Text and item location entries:
☆ ☆ ☆ ☆ ☆ ☆ ☆
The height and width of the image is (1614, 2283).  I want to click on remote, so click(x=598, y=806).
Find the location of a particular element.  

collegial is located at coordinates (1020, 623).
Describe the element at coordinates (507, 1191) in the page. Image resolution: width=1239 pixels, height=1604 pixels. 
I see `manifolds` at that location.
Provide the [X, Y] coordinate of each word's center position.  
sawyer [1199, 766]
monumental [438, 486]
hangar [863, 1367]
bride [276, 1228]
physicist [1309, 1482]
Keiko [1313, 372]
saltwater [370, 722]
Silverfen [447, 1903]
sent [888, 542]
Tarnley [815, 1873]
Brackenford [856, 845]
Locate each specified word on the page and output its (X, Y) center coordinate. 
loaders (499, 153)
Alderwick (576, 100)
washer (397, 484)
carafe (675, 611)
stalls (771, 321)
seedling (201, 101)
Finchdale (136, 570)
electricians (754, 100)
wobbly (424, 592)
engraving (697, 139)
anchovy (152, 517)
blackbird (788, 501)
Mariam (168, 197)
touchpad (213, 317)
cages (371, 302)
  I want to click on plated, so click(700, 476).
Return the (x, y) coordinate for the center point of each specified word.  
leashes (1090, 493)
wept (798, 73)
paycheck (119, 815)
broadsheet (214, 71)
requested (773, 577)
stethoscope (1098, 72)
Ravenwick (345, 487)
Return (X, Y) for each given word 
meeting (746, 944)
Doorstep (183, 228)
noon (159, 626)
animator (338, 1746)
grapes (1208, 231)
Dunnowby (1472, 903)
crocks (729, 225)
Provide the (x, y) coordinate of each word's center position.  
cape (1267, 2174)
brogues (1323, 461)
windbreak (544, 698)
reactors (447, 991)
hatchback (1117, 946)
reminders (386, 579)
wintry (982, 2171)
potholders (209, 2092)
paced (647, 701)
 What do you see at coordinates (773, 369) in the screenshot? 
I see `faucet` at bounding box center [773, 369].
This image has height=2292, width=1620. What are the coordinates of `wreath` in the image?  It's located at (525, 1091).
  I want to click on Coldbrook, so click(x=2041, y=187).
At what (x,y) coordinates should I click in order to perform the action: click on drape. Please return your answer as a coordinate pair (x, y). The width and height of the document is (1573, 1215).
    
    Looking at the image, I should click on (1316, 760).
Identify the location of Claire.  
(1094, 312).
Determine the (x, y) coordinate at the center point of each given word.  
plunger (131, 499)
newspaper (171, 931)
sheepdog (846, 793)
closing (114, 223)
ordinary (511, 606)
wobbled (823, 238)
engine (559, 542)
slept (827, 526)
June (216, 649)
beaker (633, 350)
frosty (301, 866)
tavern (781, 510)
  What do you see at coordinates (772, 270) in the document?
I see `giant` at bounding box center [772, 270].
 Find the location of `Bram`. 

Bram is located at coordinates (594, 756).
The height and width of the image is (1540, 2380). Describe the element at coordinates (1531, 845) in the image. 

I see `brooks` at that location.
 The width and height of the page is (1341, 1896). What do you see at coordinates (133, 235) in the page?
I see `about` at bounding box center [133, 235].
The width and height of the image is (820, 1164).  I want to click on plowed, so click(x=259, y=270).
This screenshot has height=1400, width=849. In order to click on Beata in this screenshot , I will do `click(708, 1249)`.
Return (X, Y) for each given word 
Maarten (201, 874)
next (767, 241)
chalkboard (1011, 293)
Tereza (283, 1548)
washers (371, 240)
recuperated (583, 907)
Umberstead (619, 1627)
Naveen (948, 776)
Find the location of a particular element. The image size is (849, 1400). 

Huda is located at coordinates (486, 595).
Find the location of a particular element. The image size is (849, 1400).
☆ ☆ ☆ ☆ ☆ ☆ ☆
Exercise =>
In the material, starting at the line containing "Doorstep (183, 228)" and ending at the line containing "potholders (209, 2092)", replace "hatchback" with "minivan". Write out only those lines again, with everything else left unchanged.

Task output =>
Doorstep (183, 228)
noon (159, 626)
animator (338, 1746)
grapes (1208, 231)
Dunnowby (1472, 903)
crocks (729, 225)
Provide the (x, y) coordinate of each word's center position.  
cape (1267, 2174)
brogues (1323, 461)
windbreak (544, 698)
reactors (447, 991)
minivan (1117, 946)
reminders (386, 579)
wintry (982, 2171)
potholders (209, 2092)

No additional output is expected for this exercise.